◆ Work task: Using the listing below, copy every line that mentions "grey".

◆ Source data:
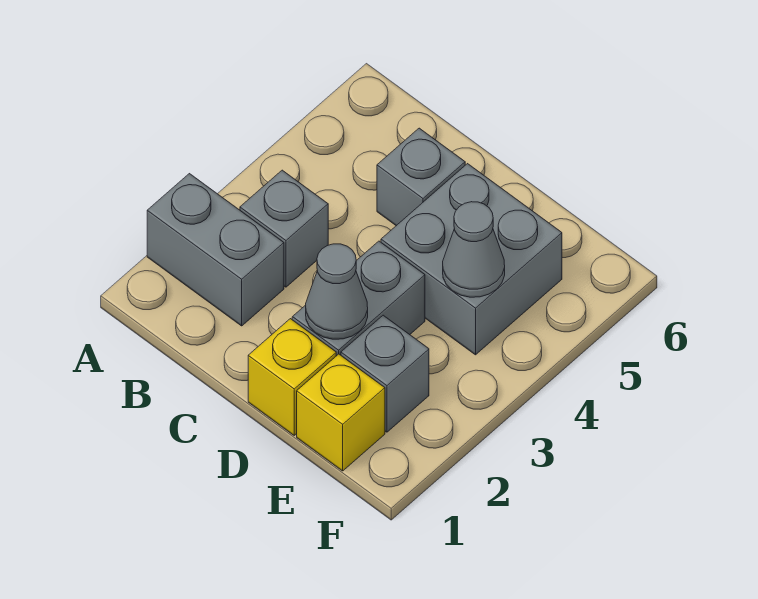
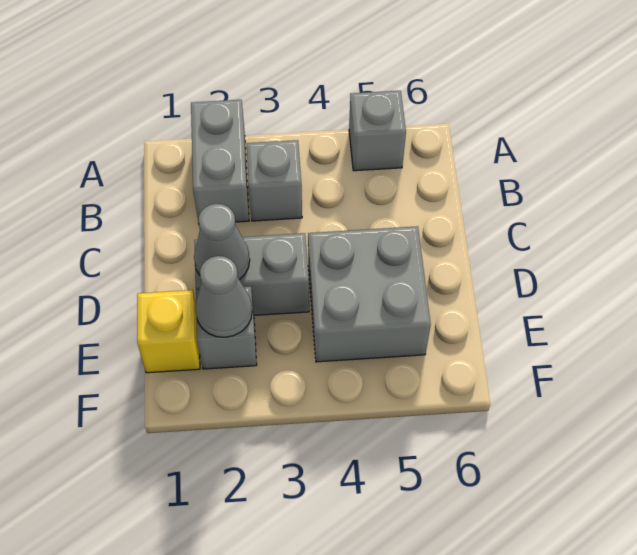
grey brick C5 level 1 -> grey brick A5 level 1
yellow brick D1 level 1 -> none
grey cone E4 level 2 -> grey cone E2 level 2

◆ The completed task:
grey brick C5 level 1 -> grey brick A5 level 1
grey cone E4 level 2 -> grey cone E2 level 2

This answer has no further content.